▶ [Problem statement]:
Write out every record below exactly as it stands, leaving the pictures out.

[Stored entries]
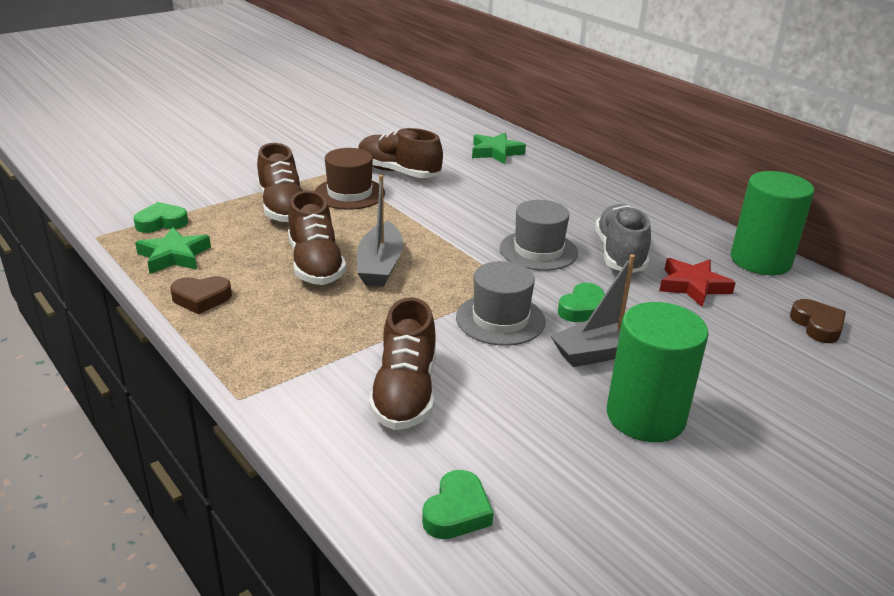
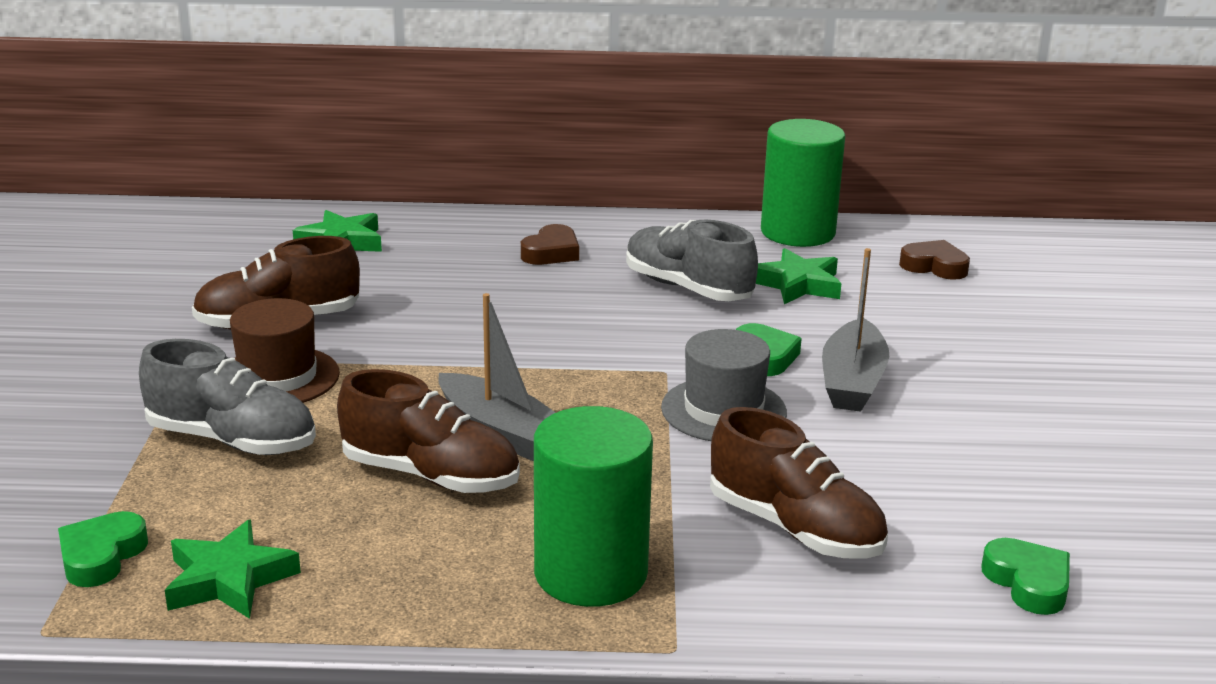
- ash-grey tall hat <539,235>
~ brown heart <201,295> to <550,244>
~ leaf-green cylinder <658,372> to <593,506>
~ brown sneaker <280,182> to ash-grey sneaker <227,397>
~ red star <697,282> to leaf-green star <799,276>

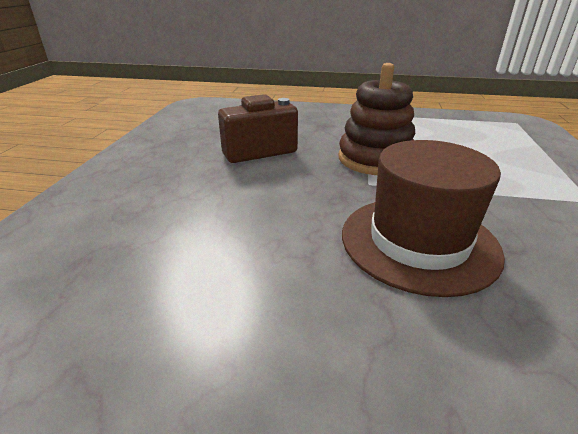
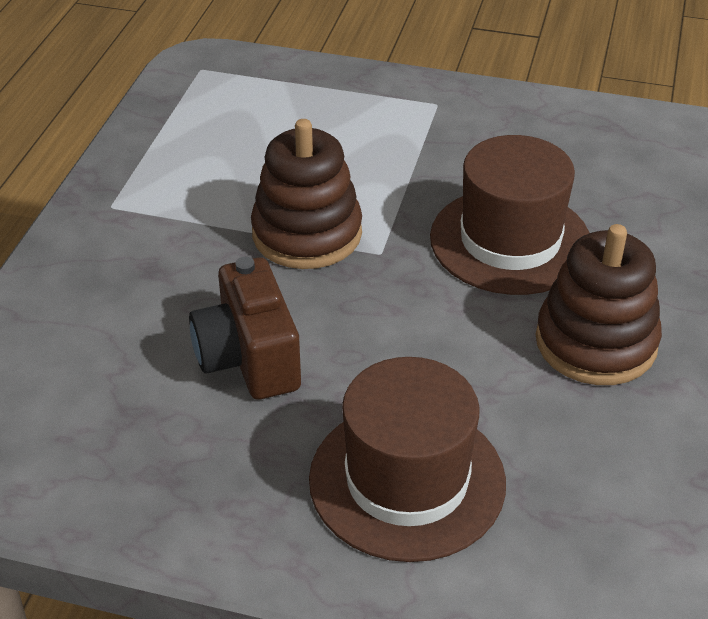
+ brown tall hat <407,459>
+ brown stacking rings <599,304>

▶ [Completed task]:
- ash-grey tall hat <539,235>
~ brown heart <201,295> to <550,244>
~ leaf-green cylinder <658,372> to <593,506>
~ brown sneaker <280,182> to ash-grey sneaker <227,397>
~ red star <697,282> to leaf-green star <799,276>

+ brown tall hat <407,459>
+ brown stacking rings <599,304>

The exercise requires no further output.